- [WHAT IS EXPECTED]
Within the entries below, find each line containing the word "railway" and copy it.

- [DATASET RECORDS]

----------------

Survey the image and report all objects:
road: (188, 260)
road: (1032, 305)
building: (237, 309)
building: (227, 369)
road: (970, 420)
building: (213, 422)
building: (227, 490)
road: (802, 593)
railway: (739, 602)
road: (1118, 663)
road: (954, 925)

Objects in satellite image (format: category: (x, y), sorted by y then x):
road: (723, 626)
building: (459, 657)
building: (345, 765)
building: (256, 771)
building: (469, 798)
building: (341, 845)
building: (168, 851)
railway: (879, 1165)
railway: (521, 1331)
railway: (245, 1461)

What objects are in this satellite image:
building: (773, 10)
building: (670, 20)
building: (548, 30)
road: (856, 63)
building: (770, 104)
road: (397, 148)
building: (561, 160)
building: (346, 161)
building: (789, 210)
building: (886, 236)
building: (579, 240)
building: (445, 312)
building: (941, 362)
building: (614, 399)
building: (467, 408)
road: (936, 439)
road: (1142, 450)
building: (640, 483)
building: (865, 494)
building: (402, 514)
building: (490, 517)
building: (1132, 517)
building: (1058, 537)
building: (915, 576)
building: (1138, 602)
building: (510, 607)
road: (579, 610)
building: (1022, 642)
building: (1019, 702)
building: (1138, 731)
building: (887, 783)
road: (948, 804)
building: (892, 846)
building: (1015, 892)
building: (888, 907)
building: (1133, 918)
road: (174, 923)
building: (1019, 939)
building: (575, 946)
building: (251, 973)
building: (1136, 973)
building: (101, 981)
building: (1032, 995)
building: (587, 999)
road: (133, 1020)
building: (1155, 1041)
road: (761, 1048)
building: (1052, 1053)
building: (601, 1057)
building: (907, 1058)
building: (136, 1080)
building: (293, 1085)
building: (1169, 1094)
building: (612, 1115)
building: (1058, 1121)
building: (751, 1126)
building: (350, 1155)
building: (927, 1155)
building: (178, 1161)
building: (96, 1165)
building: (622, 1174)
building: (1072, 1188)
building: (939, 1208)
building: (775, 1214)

----------------

- [RESPONSE FOR THIS EXERCISE]
railway: (739, 602)
railway: (879, 1165)
railway: (521, 1331)
railway: (245, 1461)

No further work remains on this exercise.